Segment Start: Data extract
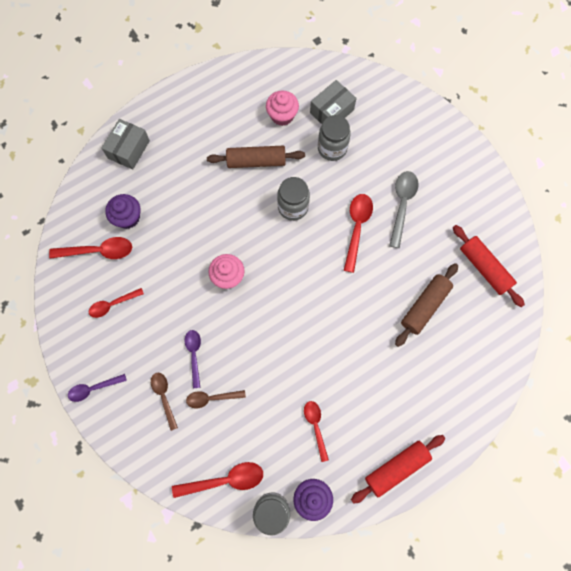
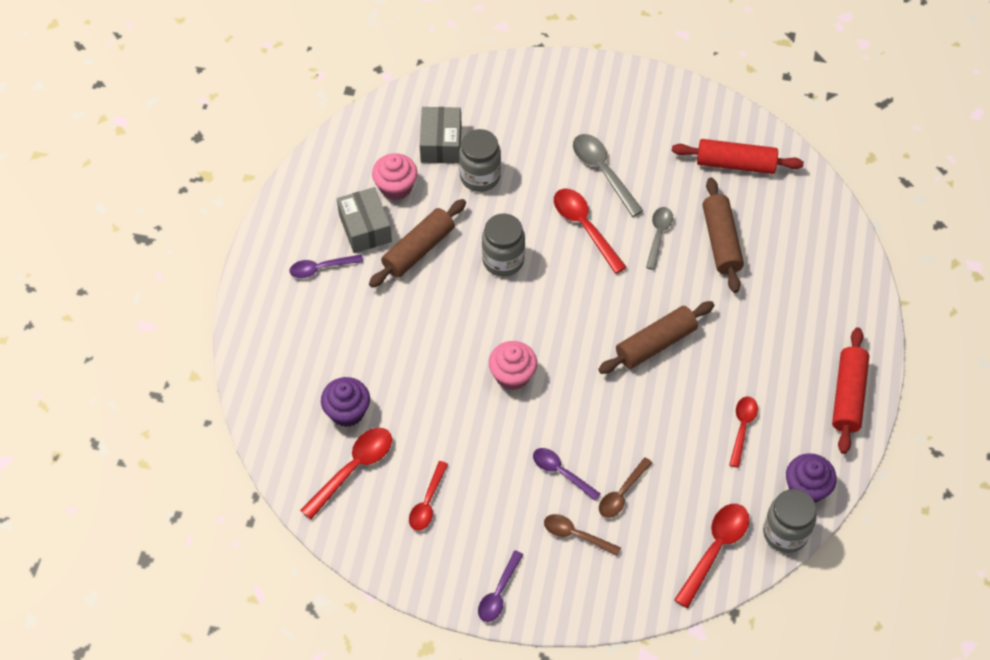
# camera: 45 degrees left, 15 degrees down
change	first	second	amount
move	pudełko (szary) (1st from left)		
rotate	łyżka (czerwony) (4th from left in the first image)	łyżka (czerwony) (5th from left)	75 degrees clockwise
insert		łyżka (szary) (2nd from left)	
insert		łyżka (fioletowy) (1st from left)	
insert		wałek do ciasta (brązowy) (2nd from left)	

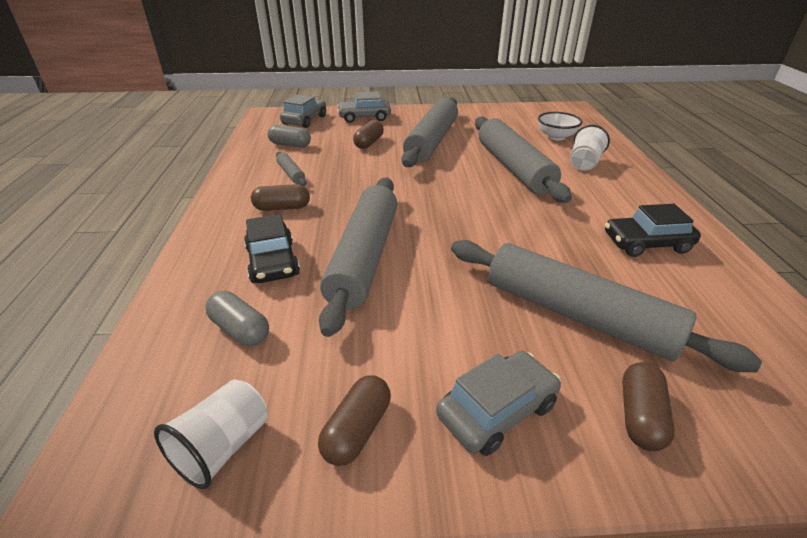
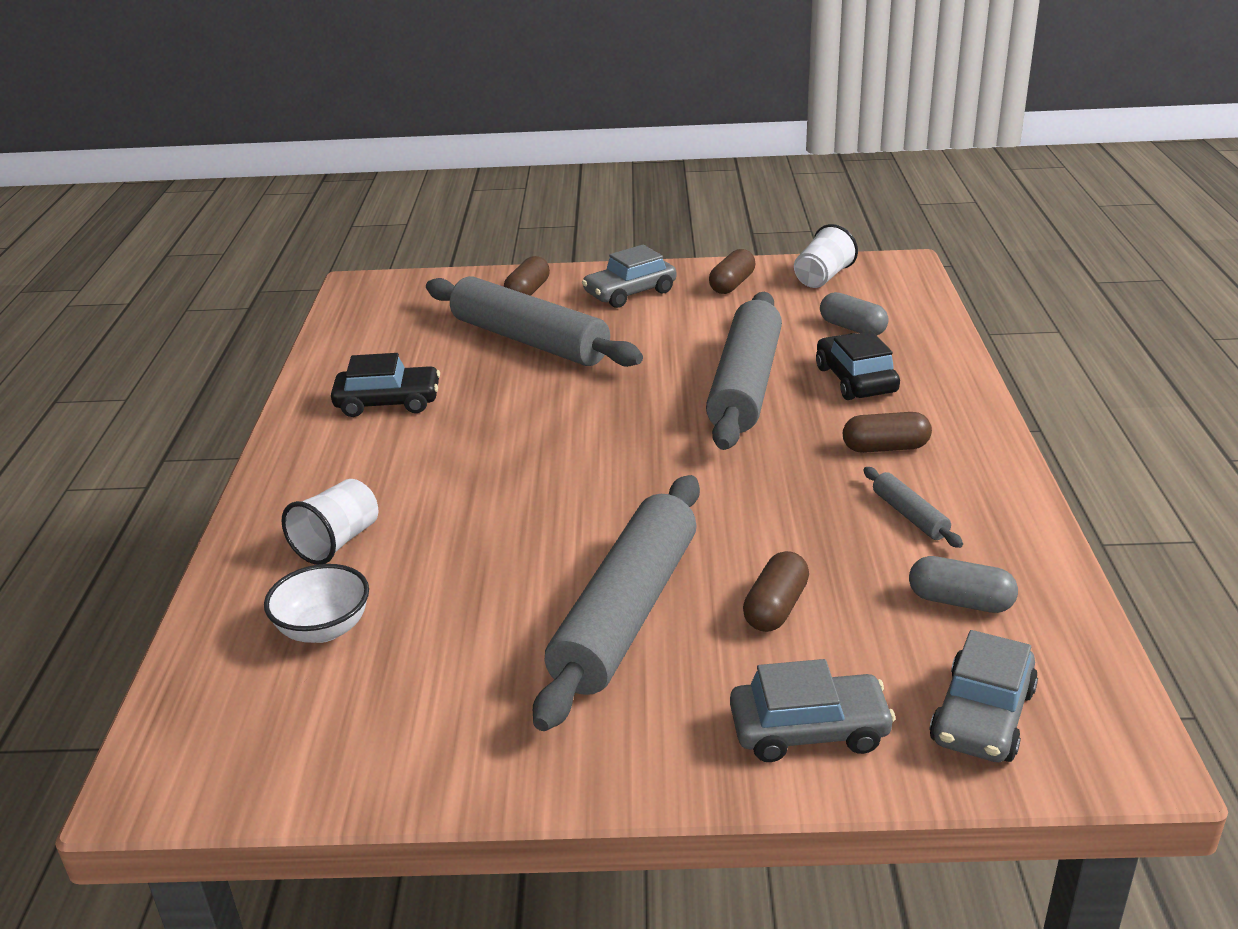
# camera: 175 degrees left, 5 degrees down
change	first	second	amount
delete	wałek do ciasta (szary) (4th from left)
Segment End: Data extract
Look through the records and copy every line that has the word "łyżka".

Response area.
rotate	łyżka (czerwony) (4th from left in the first image)	łyżka (czerwony) (5th from left)	75 degrees clockwise
insert		łyżka (szary) (2nd from left)	
insert		łyżka (fioletowy) (1st from left)	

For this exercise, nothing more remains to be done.